- _YOUR OBJECTIVE_
Please print the entries below exactly, from the line with "C11: 4.7uF (COM, N7)" through the line with "R7: 1.5 (N_1, N_4) -> 6.8 (N_1, N_4)", including both of those lines and leaving out all others.

- _EXERCISE DATA_

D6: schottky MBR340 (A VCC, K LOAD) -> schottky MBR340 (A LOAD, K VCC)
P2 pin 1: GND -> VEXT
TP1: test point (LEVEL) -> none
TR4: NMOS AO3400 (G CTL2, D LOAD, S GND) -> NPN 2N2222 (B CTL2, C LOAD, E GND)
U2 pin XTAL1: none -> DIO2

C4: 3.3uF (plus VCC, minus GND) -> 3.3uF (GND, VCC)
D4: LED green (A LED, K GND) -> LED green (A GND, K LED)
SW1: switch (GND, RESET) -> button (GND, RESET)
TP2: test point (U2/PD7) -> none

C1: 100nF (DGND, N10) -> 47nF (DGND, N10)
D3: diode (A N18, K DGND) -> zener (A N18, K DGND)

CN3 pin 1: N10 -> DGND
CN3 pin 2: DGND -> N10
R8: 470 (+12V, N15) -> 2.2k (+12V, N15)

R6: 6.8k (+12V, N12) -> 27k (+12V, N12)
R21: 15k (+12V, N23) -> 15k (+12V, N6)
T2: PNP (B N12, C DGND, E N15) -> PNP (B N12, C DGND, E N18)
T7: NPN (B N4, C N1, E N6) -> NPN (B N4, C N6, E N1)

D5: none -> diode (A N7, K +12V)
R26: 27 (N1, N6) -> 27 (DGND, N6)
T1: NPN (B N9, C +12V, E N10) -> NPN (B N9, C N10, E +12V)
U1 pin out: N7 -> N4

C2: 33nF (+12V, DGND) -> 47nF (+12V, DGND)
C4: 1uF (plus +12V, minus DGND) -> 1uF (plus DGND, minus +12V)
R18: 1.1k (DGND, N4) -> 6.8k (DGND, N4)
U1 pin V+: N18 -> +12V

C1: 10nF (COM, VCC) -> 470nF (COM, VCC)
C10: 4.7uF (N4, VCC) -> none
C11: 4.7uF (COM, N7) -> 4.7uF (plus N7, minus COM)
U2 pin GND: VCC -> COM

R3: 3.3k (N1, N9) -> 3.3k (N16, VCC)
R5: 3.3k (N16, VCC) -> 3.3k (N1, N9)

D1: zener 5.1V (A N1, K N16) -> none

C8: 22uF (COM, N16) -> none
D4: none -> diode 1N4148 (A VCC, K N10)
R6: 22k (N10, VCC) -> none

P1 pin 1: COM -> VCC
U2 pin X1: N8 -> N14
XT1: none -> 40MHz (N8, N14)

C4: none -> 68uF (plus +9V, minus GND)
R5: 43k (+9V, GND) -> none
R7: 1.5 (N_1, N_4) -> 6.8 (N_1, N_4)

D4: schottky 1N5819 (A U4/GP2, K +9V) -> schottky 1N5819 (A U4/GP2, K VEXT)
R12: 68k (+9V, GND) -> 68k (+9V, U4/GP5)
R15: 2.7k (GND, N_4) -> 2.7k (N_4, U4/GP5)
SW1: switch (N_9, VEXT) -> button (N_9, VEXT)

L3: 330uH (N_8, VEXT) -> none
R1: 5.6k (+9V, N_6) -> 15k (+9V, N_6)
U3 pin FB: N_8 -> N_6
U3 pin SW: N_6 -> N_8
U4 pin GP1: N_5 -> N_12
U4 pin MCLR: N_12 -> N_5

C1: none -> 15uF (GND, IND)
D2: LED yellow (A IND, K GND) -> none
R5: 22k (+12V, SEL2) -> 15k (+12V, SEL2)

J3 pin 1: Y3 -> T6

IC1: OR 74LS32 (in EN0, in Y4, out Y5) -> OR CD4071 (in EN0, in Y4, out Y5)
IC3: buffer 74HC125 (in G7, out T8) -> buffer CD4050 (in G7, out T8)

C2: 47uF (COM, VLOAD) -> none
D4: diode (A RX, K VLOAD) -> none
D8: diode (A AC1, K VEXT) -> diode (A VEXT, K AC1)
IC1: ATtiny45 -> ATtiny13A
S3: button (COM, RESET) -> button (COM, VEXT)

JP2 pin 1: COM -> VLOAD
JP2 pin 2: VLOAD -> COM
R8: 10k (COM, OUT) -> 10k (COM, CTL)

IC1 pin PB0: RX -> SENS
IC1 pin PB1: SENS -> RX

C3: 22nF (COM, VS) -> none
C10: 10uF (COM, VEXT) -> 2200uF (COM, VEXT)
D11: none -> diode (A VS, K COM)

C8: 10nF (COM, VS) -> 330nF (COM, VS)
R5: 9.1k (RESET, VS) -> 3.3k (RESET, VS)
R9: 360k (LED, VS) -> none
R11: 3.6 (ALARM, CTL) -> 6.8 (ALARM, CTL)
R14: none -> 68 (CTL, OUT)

- _EXERCISE SOLUTION_
C11: 4.7uF (COM, N7) -> 4.7uF (plus N7, minus COM)
U2 pin GND: VCC -> COM

R3: 3.3k (N1, N9) -> 3.3k (N16, VCC)
R5: 3.3k (N16, VCC) -> 3.3k (N1, N9)

D1: zener 5.1V (A N1, K N16) -> none

C8: 22uF (COM, N16) -> none
D4: none -> diode 1N4148 (A VCC, K N10)
R6: 22k (N10, VCC) -> none

P1 pin 1: COM -> VCC
U2 pin X1: N8 -> N14
XT1: none -> 40MHz (N8, N14)

C4: none -> 68uF (plus +9V, minus GND)
R5: 43k (+9V, GND) -> none
R7: 1.5 (N_1, N_4) -> 6.8 (N_1, N_4)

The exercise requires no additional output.